What this task involves
Wherever the string "none" occurs in a line of these records, report that line.

Records for the exercise
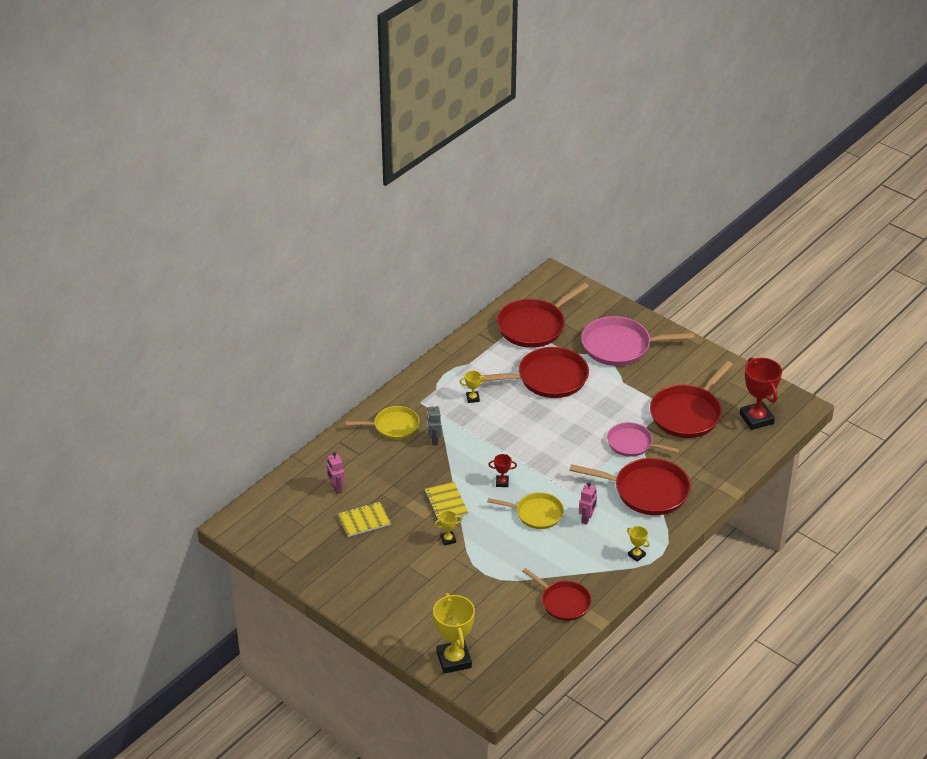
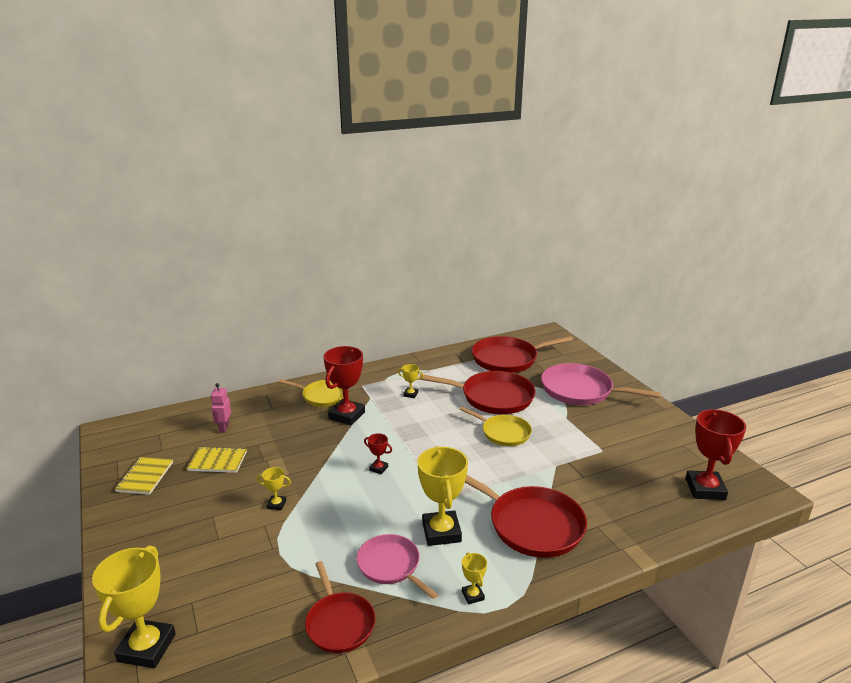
camera: 25 degrees right, 15 degrees down
yellow notebook [424,482,468,522] -> yellow notebook moved to [114,457,173,495]
grey robot [427,404,441,446] -> red trophy [324,346,365,425]
yellow pan [487,492,564,529] -> yellow pan moved to [460,407,532,446]
pink robot [579,482,597,525] -> yellow trophy [417,446,468,546]
pink pan [607,422,680,457] -> pink pan moved to [357,534,438,599]
red pan [650,361,733,438] -> none

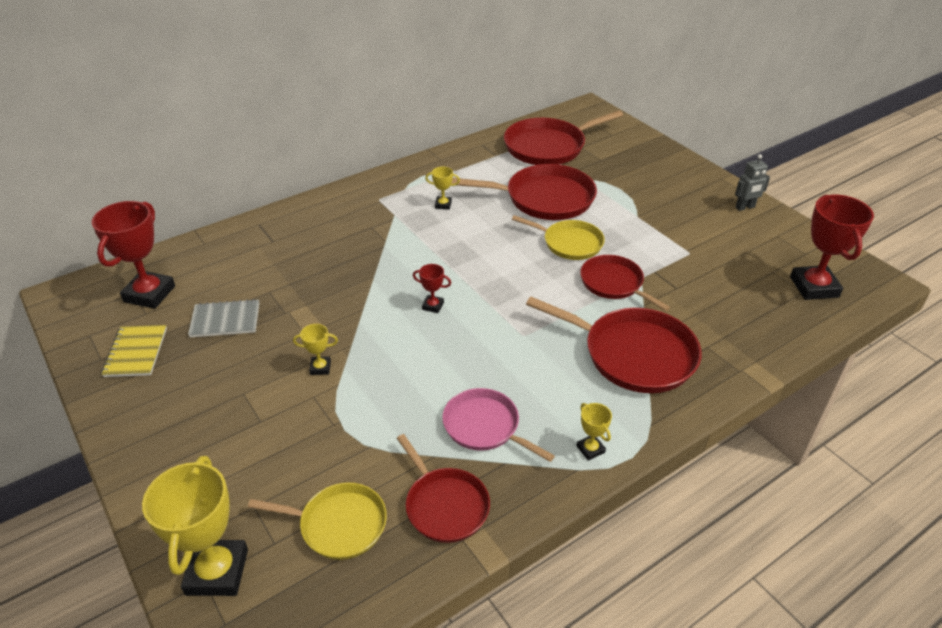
camera: 10 degrees left, 15 degrees up
yellow notebook [186,446,247,473] -> grey notebook [188,299,259,337]
pink robot [211,383,231,433] -> none
yellow pan [279,379,343,407] -> yellow pan moved to [248,482,387,560]
red trophy [324,346,365,425] -> red trophy moved to [92,201,175,309]
yellow trophy [417,446,468,546] -> none
pink pan [541,363,661,405] -> none
none -> red pan [580,255,670,311]
none -> grey robot [735,154,770,211]

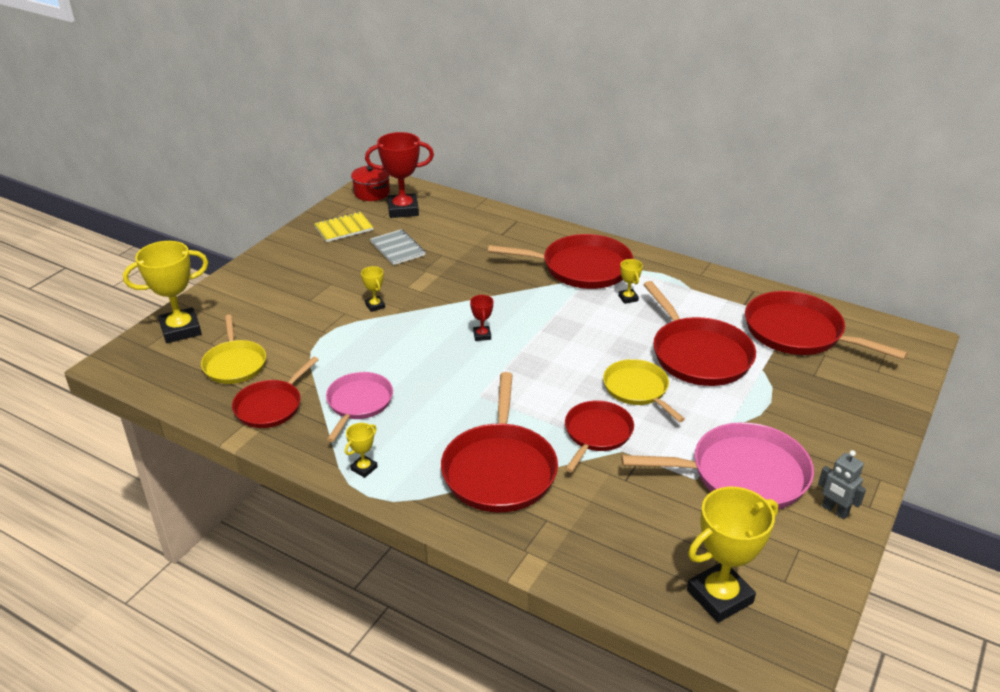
camera: 65 degrees right, 5 degrees down
yellow pan [512,215,605,260] -> yellow pan turned 150 degrees clockwise [603,359,685,422]
red trophy [790,195,874,300] -> yellow trophy [687,487,778,623]
none -> red pot [351,166,390,201]
none -> red pan [488,234,634,289]
none -> pink pan [621,422,814,509]

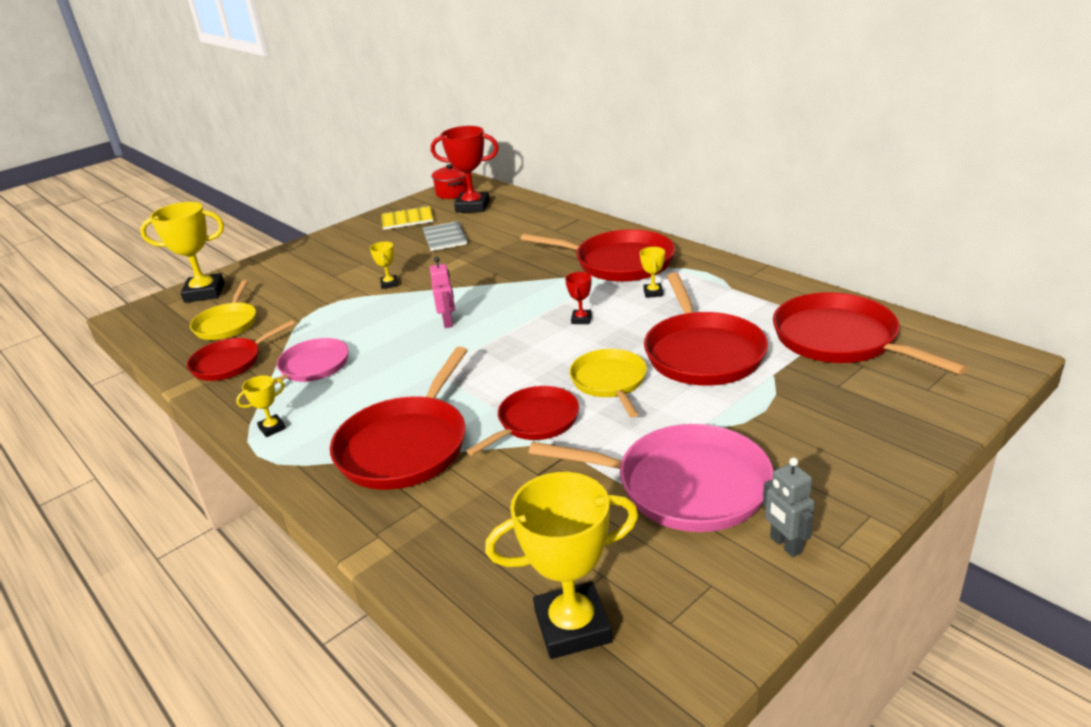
camera: 20 degrees right, 5 degrees down
red trophy [470,295,493,341] -> red trophy moved to [565,272,592,324]
none -> pink robot [430,257,455,328]

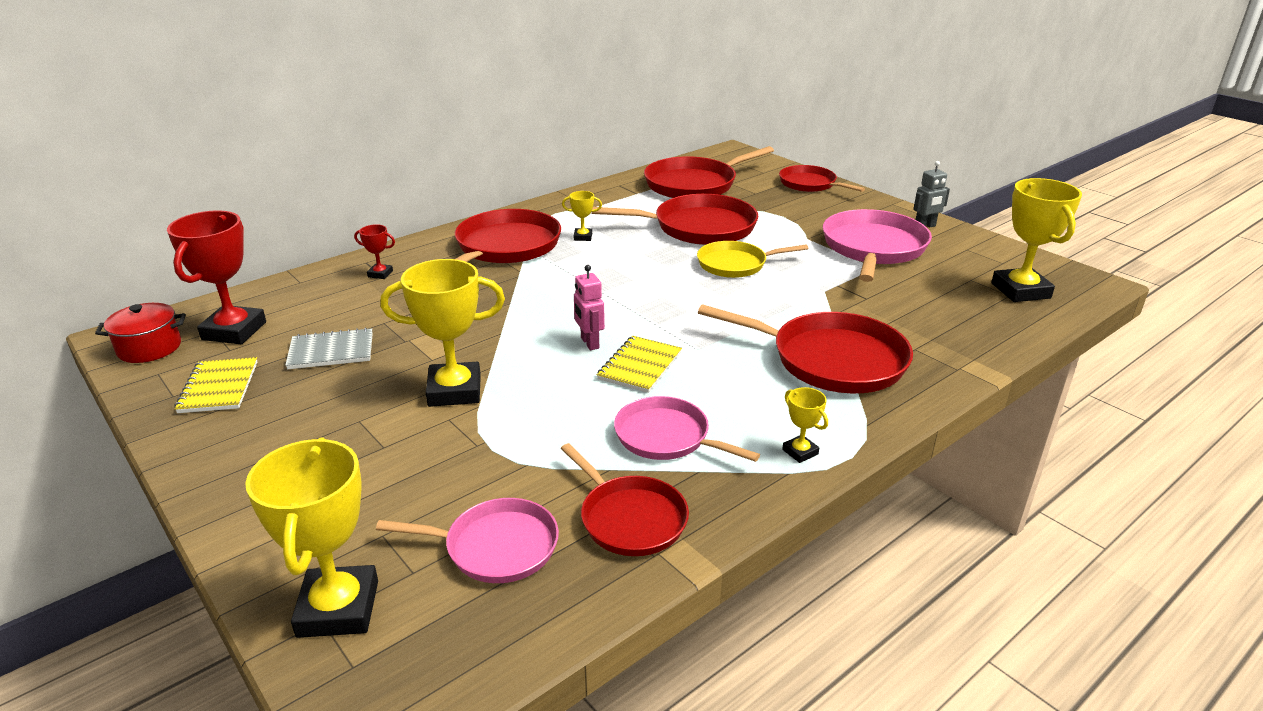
camera: 90 degrees left, 0 degrees up
yellow pan [190,280,256,340] -> pink pan [376,498,559,583]
yellow trophy [370,242,398,289] -> yellow trophy [380,259,505,407], size x2.15
pink robot [430,257,455,328] -> pink robot turned 105 degrees counterclockwise [574,265,605,350]
red pan [467,386,579,456] -> red pan moved to [779,165,865,192]
red trophy [565,272,592,324] -> red trophy moved to [354,224,395,279]
none -> yellow notebook [597,336,682,393]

Problem solution
red pan [650,361,733,438] -> none
pink robot [211,383,231,433] -> none
yellow trophy [417,446,468,546] -> none
pink pan [541,363,661,405] -> none
none -> red pan [580,255,670,311]
none -> grey robot [735,154,770,211]
none -> red pot [351,166,390,201]
none -> red pan [488,234,634,289]
none -> pink pan [621,422,814,509]
none -> pink robot [430,257,455,328]
none -> yellow notebook [597,336,682,393]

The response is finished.